→ **EXERCISE PROMPT**: Output word for word the lines from the one with "nothing => yellow tablespoon <307,365>" to the final line of the data, both ends included, but skip the pictures.

==== RECORDS SUPPLIED ====

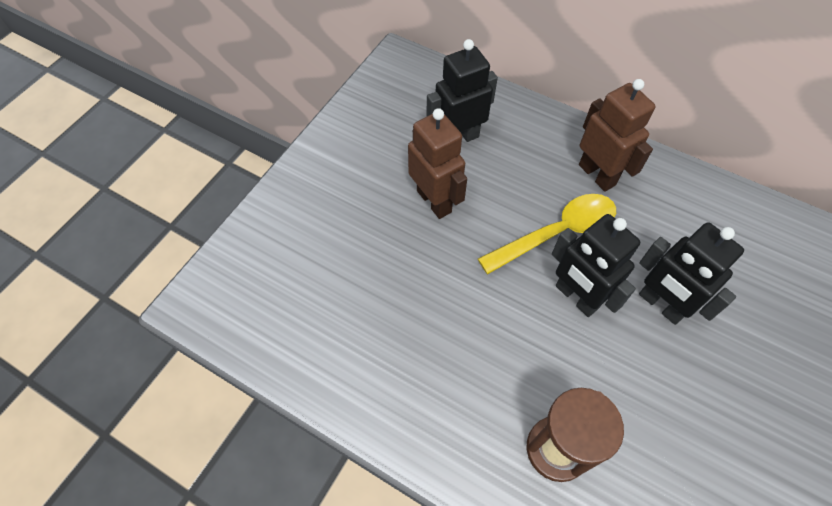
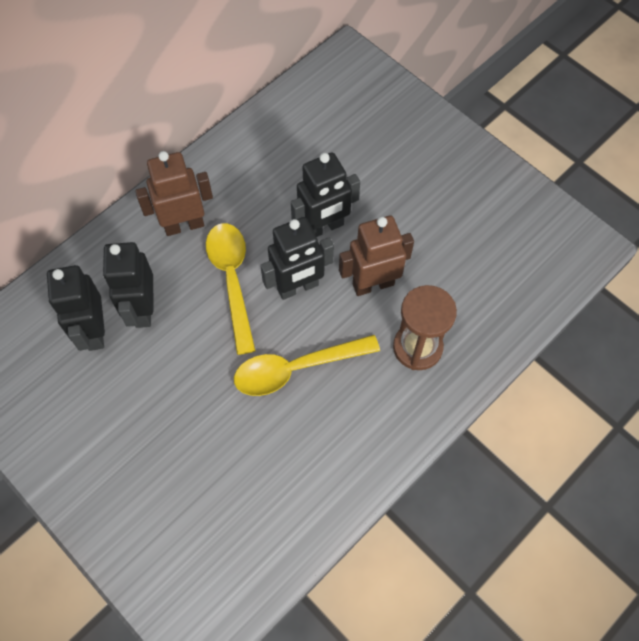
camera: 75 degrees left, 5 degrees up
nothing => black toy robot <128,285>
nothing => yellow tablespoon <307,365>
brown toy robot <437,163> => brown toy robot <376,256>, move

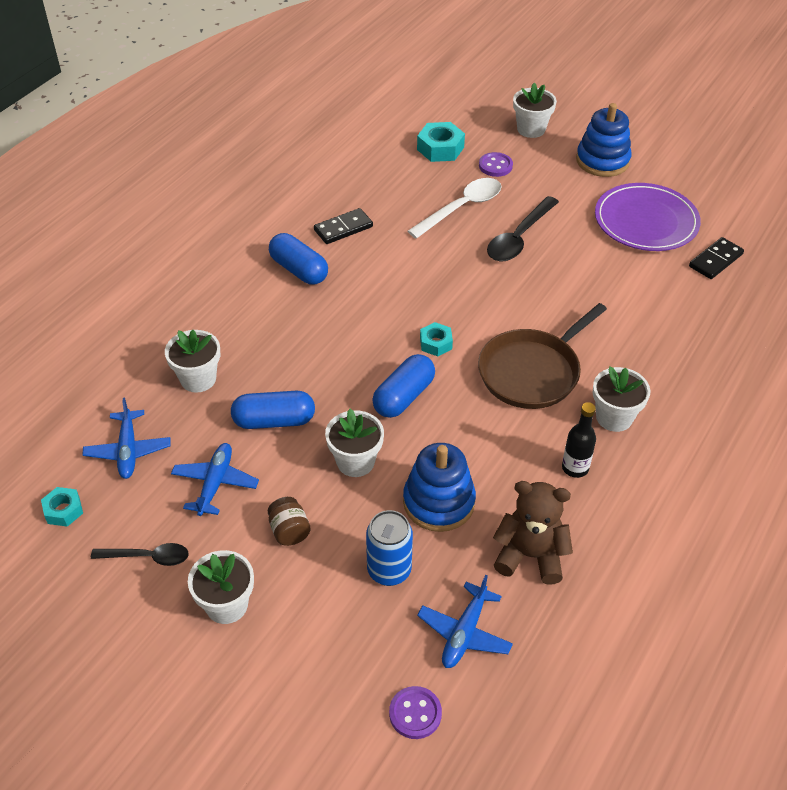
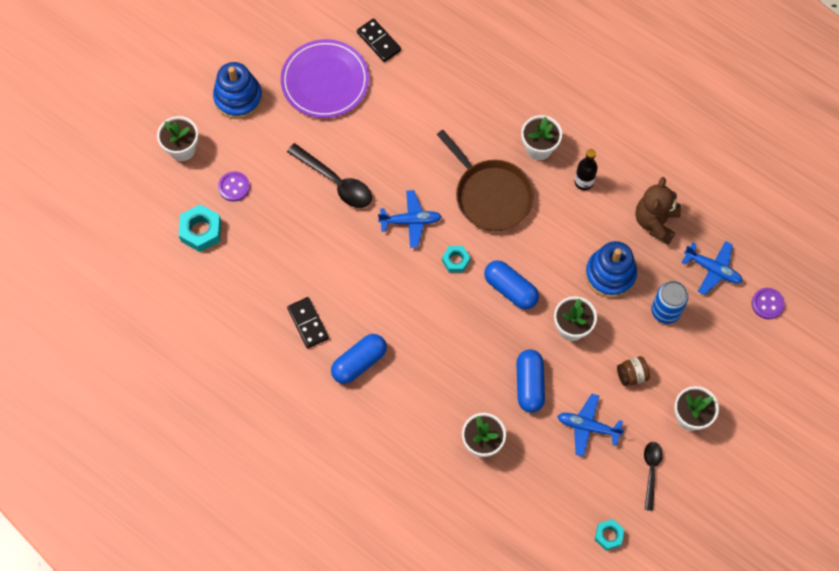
camera: 85 degrees left, 20 degrees up
royal blue plane <127,438> => royal blue plane <410,219>, move
pure white tablespoon <455,208> => nothing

====

→ **ANSWER SECTION**:
nothing => yellow tablespoon <307,365>
brown toy robot <437,163> => brown toy robot <376,256>, move

camera: 85 degrees left, 20 degrees up
royal blue plane <127,438> => royal blue plane <410,219>, move
pure white tablespoon <455,208> => nothing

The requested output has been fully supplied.